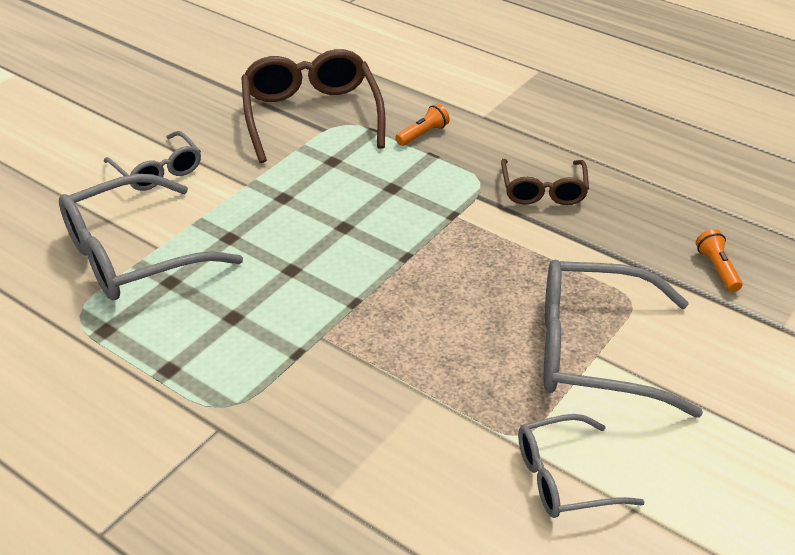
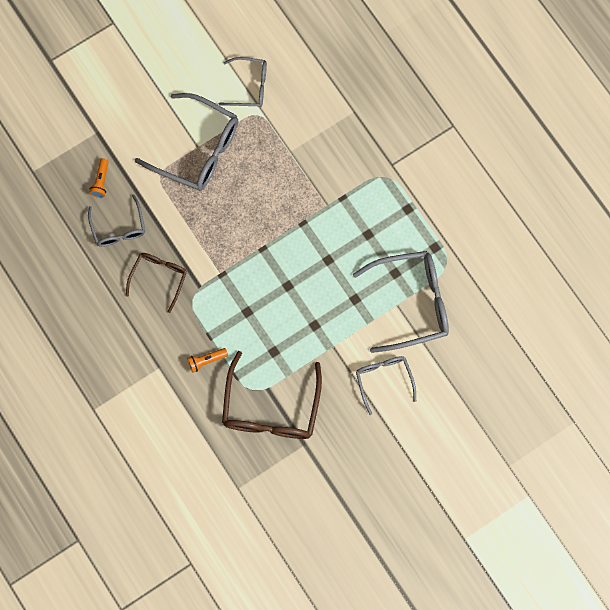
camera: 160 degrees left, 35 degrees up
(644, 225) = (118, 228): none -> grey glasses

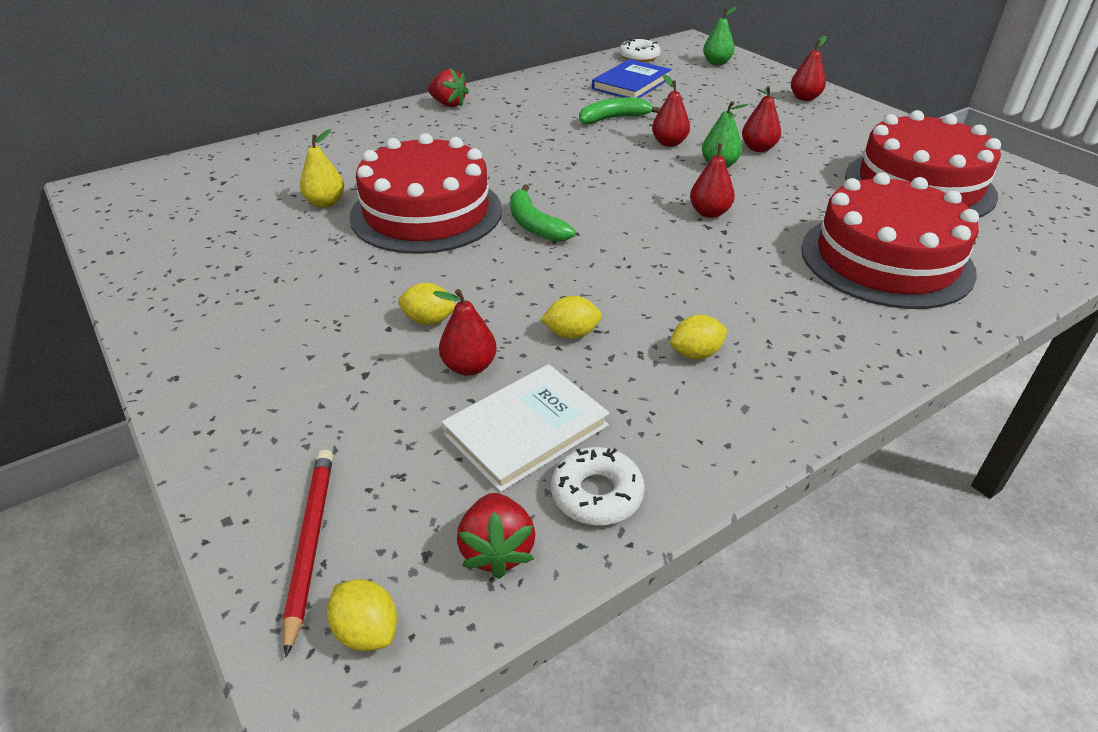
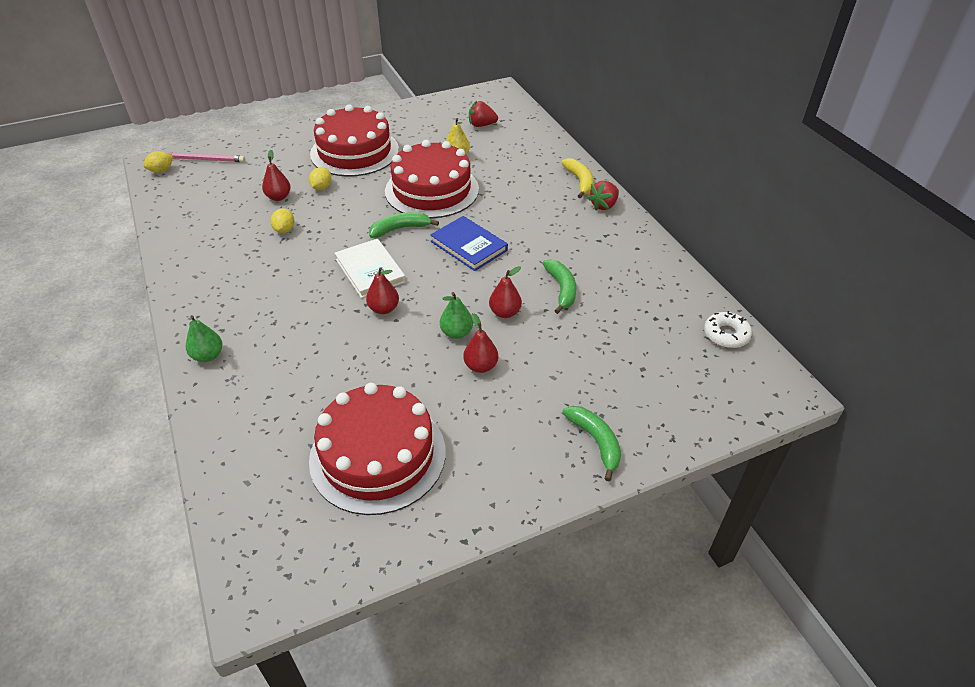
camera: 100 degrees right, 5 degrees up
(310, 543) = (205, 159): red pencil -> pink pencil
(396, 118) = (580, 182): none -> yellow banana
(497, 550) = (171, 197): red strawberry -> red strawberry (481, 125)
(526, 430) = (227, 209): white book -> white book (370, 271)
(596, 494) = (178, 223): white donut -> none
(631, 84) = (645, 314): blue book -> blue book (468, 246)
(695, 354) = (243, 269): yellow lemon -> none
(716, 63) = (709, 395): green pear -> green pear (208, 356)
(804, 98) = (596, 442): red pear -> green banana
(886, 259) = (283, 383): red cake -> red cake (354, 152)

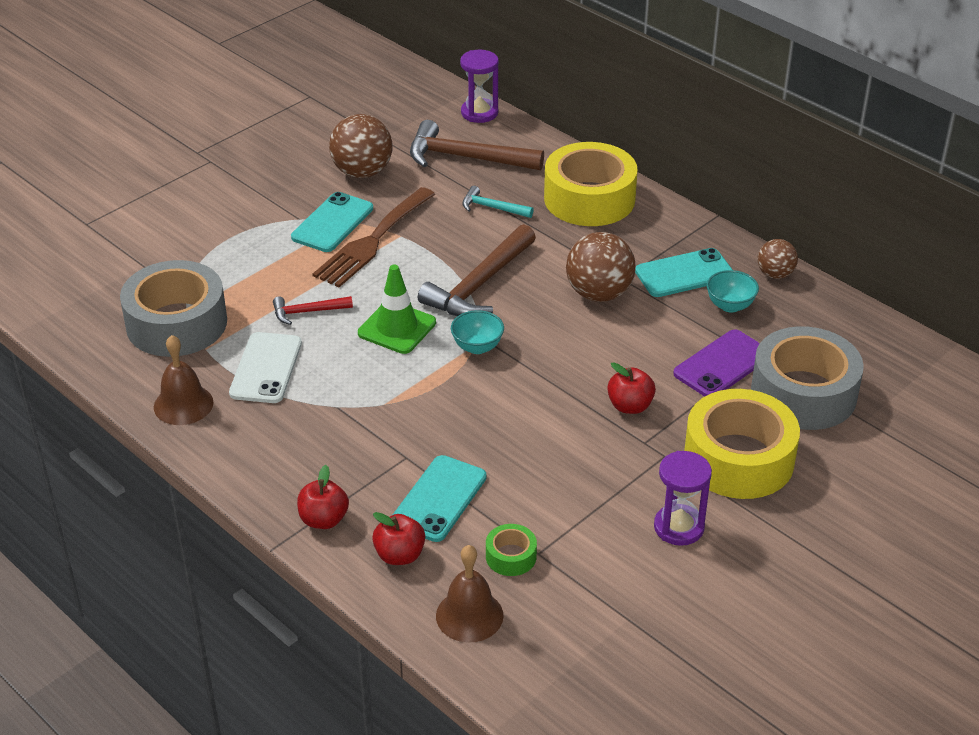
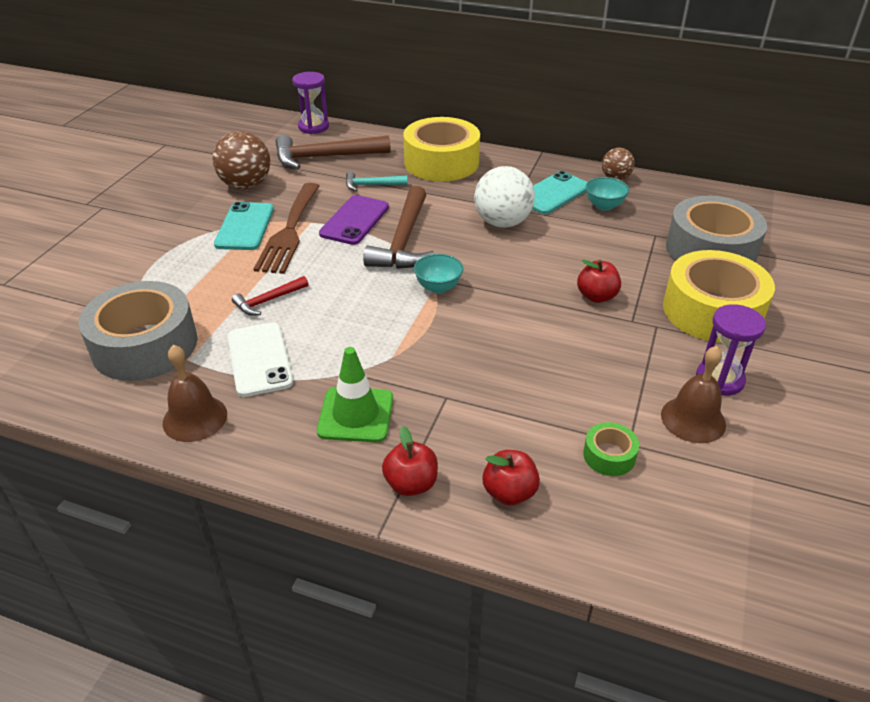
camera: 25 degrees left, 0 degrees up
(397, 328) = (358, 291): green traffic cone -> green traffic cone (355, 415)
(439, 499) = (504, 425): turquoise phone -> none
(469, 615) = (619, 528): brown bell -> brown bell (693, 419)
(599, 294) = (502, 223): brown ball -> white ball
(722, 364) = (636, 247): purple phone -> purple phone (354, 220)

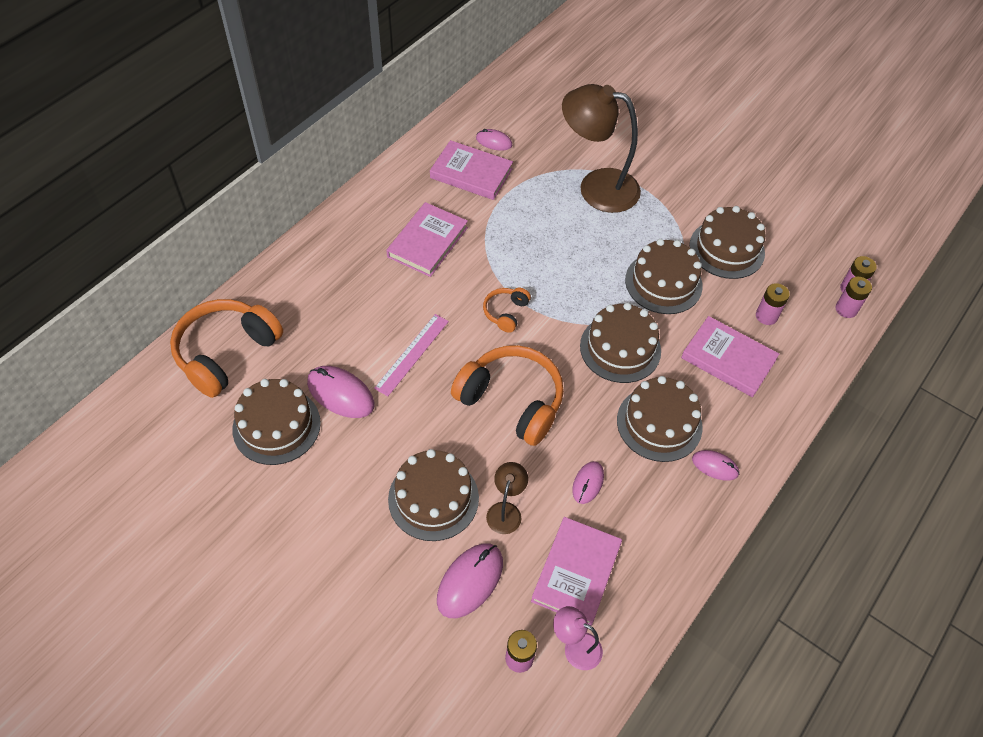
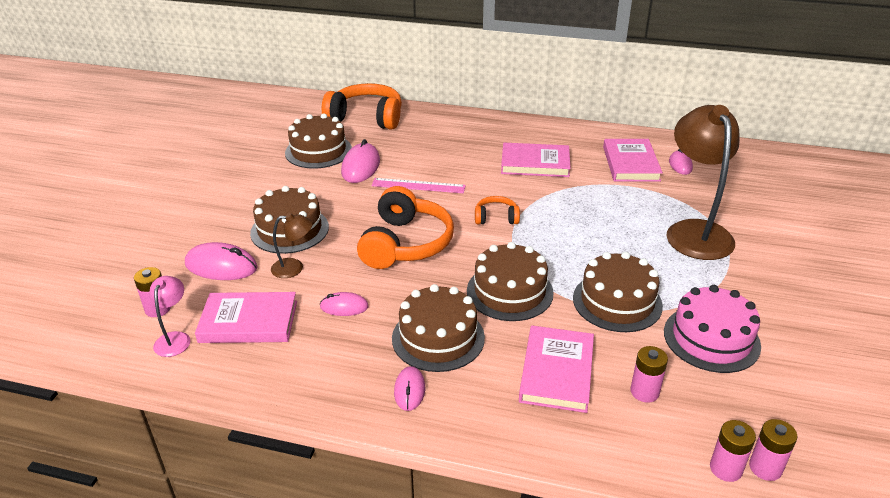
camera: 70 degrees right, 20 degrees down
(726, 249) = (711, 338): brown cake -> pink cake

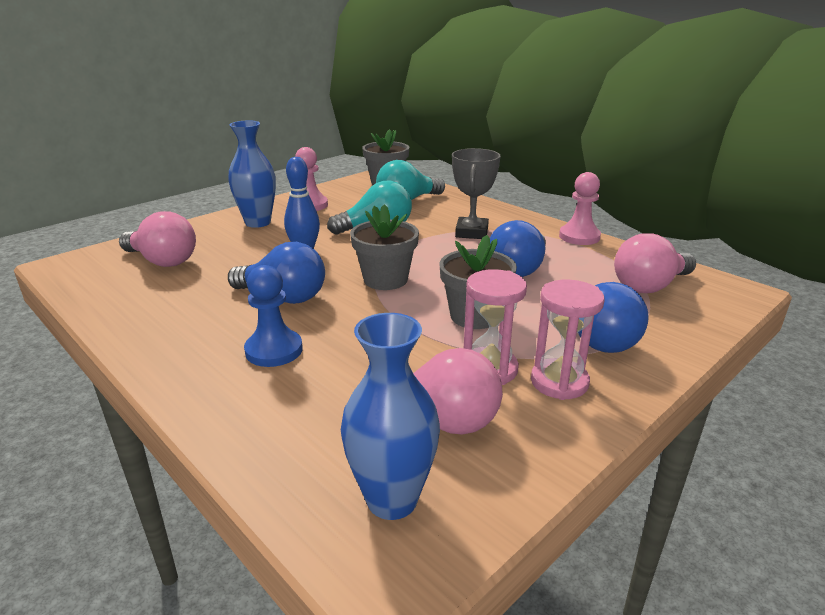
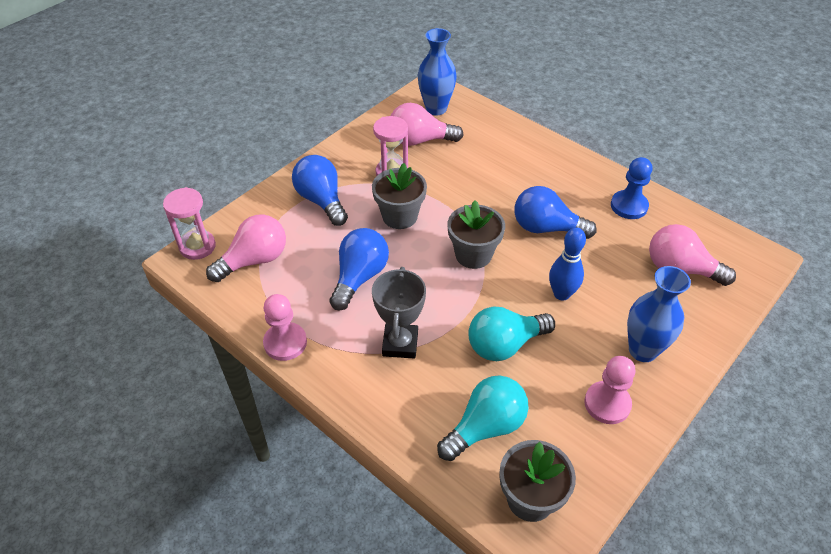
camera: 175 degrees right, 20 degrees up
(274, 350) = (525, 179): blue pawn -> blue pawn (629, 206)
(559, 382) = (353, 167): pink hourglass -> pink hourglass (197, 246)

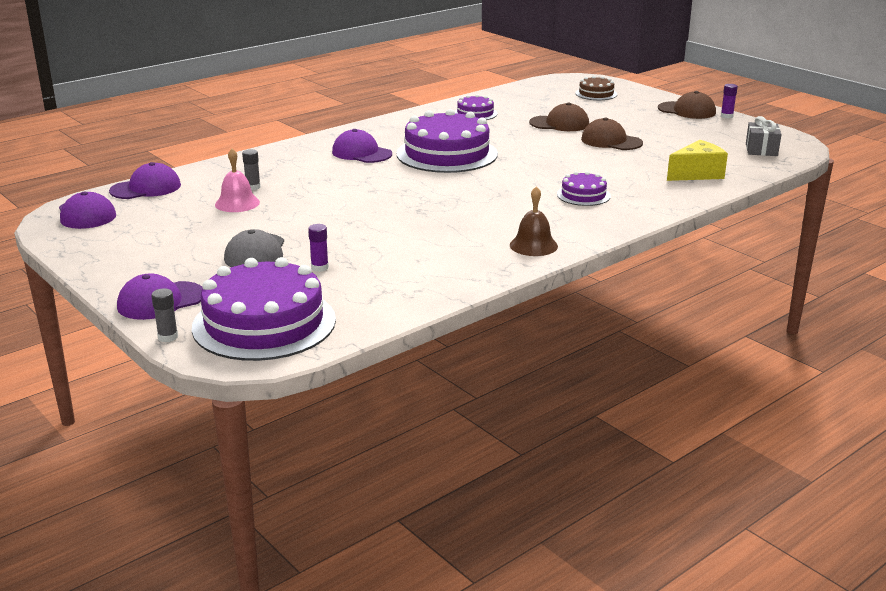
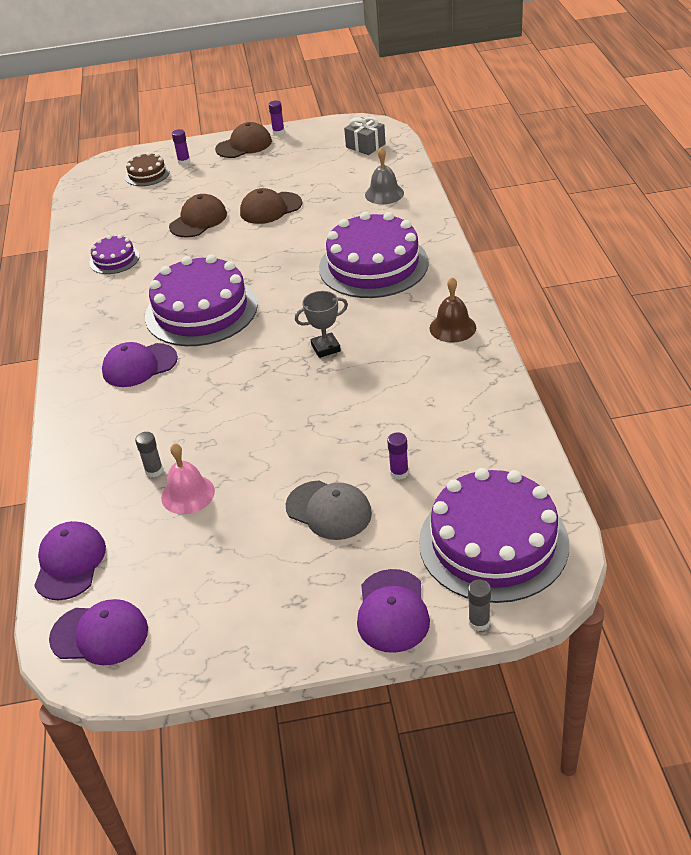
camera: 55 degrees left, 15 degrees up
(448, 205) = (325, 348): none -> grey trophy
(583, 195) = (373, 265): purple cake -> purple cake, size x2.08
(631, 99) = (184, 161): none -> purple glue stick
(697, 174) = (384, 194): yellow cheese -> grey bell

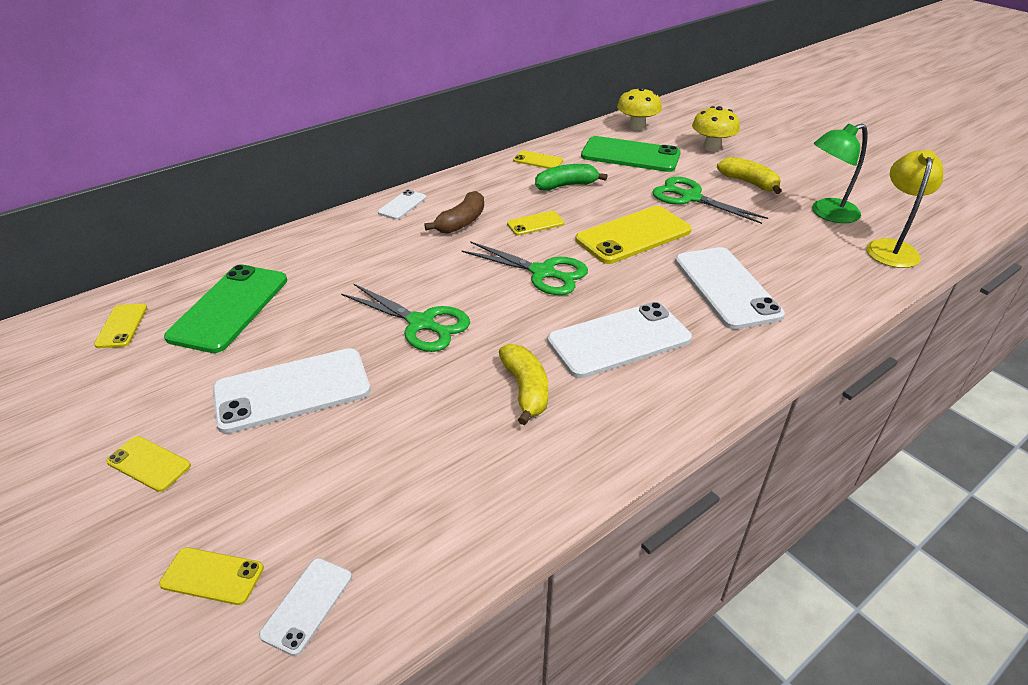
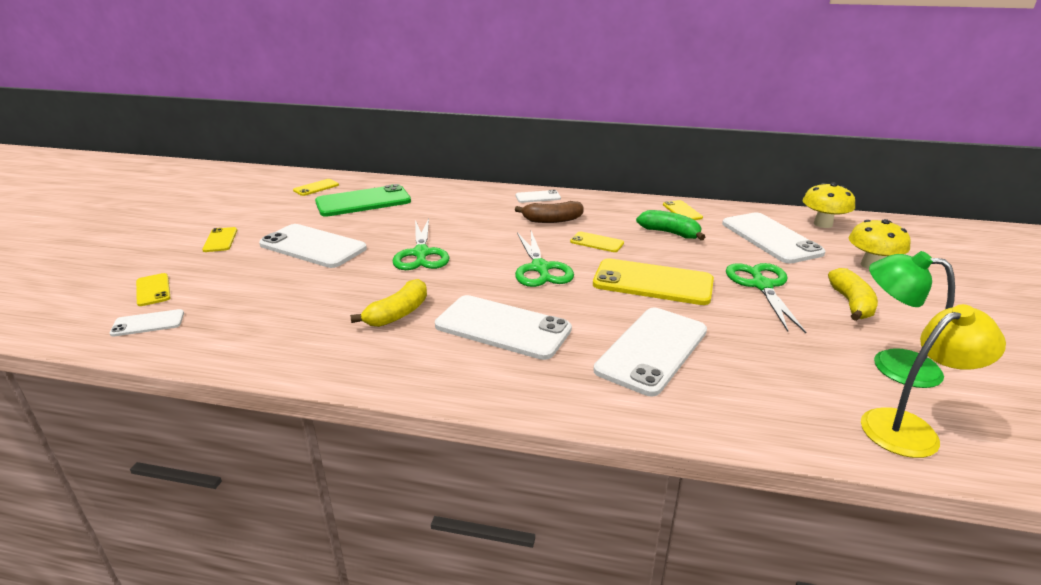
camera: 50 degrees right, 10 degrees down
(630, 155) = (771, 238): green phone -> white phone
------------------------------
### YOUR INSTRUCTIONS
Drop the pictures and reproduce the rest of the data exactly.

### YOUR SOLUTION
camera: 160 degrees left, 35 degrees up
(644, 225) = (118, 228): none -> grey glasses

camera: 100 degrees right, 5 degrees up
(310, 543) = (205, 159): red pencil -> pink pencil
(396, 118) = (580, 182): none -> yellow banana
(497, 550) = (171, 197): red strawberry -> red strawberry (481, 125)
(526, 430) = (227, 209): white book -> white book (370, 271)
(596, 494) = (178, 223): white donut -> none
(631, 84) = (645, 314): blue book -> blue book (468, 246)
(695, 354) = (243, 269): yellow lemon -> none
(716, 63) = (709, 395): green pear -> green pear (208, 356)
(804, 98) = (596, 442): red pear -> green banana
(886, 259) = (283, 383): red cake -> red cake (354, 152)

camera: 25 degrees left, 0 degrees up
(397, 328) = (358, 291): green traffic cone -> green traffic cone (355, 415)
(439, 499) = (504, 425): turquoise phone -> none
(469, 615) = (619, 528): brown bell -> brown bell (693, 419)
(599, 294) = (502, 223): brown ball -> white ball
(722, 364) = (636, 247): purple phone -> purple phone (354, 220)

camera: 70 degrees right, 20 degrees down
(726, 249) = (711, 338): brown cake -> pink cake

camera: 175 degrees right, 20 degrees up
(274, 350) = (525, 179): blue pawn -> blue pawn (629, 206)
(559, 382) = (353, 167): pink hourglass -> pink hourglass (197, 246)

camera: 55 degrees left, 15 degrees up
(448, 205) = (325, 348): none -> grey trophy
(583, 195) = (373, 265): purple cake -> purple cake, size x2.08
(631, 99) = (184, 161): none -> purple glue stick
(697, 174) = (384, 194): yellow cheese -> grey bell

camera: 50 degrees right, 10 degrees down
(630, 155) = (771, 238): green phone -> white phone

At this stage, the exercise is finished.